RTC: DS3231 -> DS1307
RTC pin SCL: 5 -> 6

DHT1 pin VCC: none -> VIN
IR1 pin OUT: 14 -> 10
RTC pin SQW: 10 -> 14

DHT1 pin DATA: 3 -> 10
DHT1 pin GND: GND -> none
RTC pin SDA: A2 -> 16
···
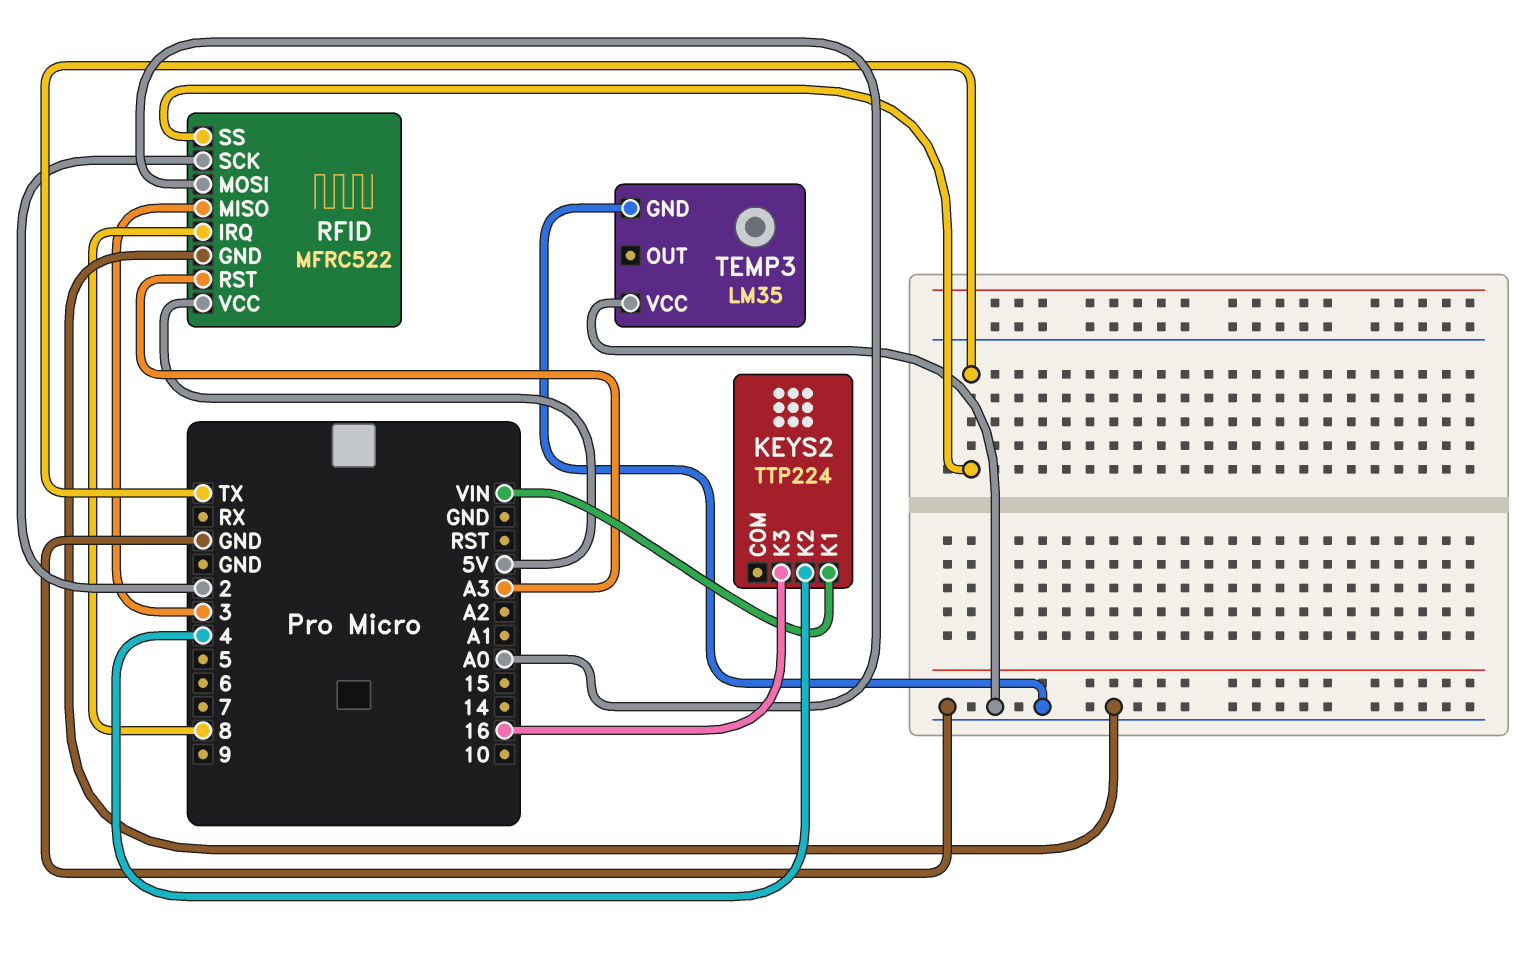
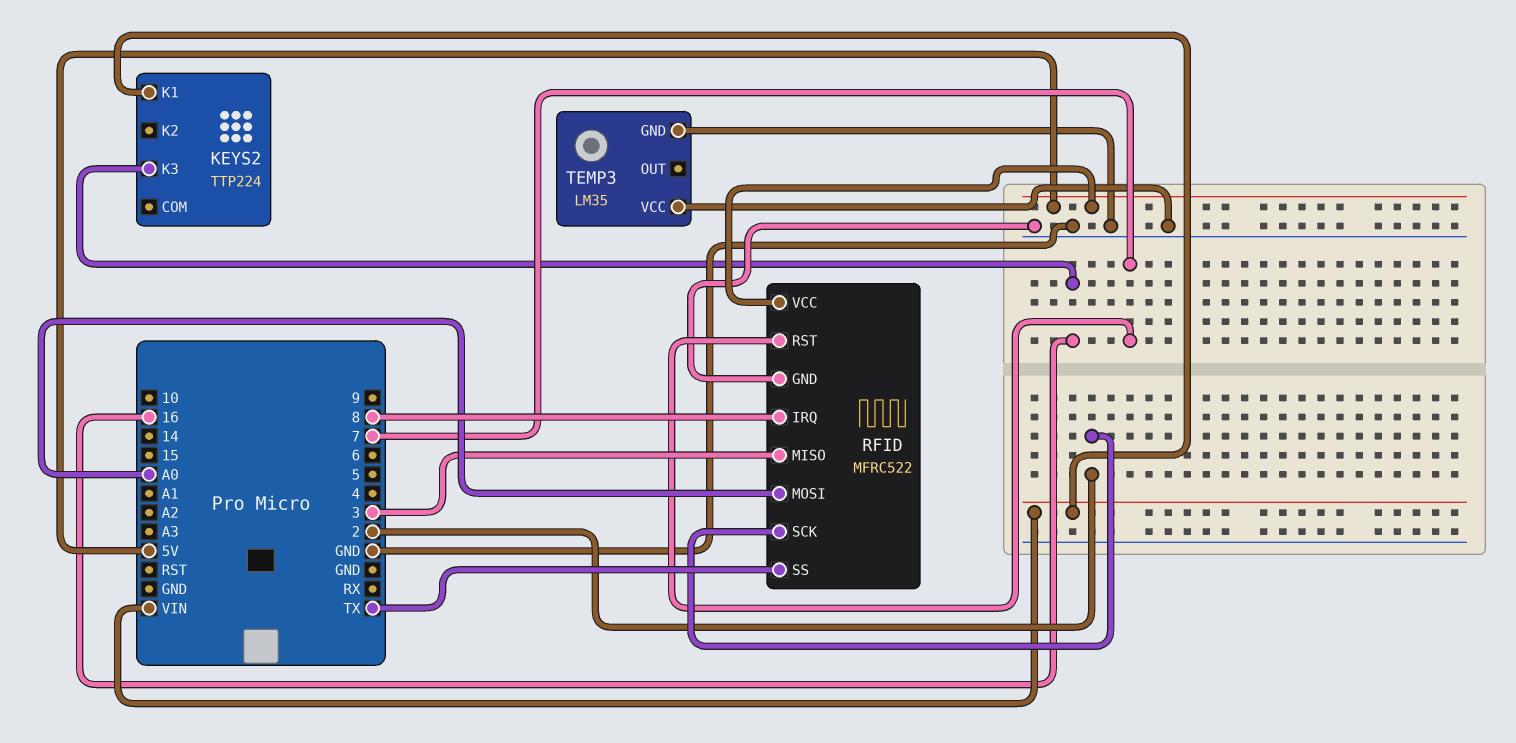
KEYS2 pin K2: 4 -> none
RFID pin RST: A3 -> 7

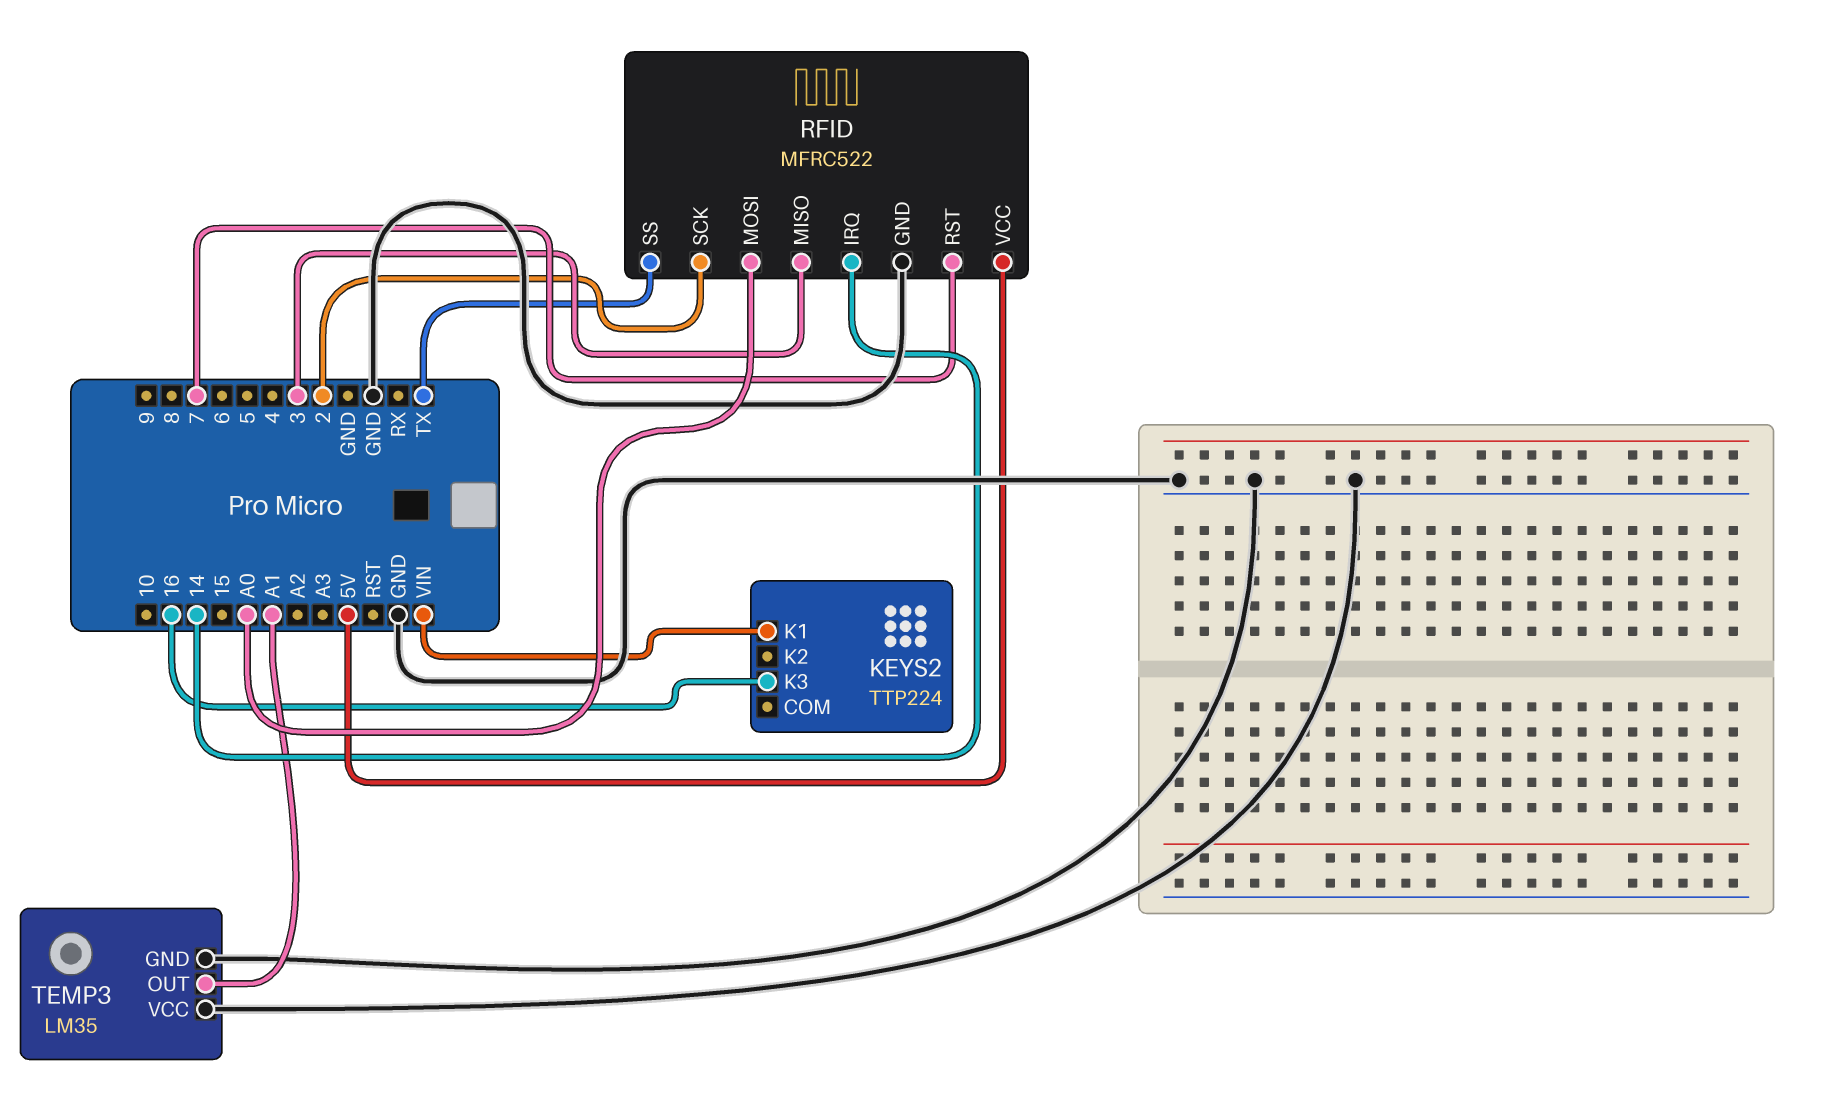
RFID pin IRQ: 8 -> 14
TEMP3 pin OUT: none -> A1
···
## Task prompt
Please output the lines of the listing above that fall in the stretch from the one with "RTC: DS3231 -> DS1307" through the one with "RTC pin SDA: A2 -> 16", exactly and only those.

## Result for this exercise
RTC: DS3231 -> DS1307
RTC pin SCL: 5 -> 6

DHT1 pin VCC: none -> VIN
IR1 pin OUT: 14 -> 10
RTC pin SQW: 10 -> 14

DHT1 pin DATA: 3 -> 10
DHT1 pin GND: GND -> none
RTC pin SDA: A2 -> 16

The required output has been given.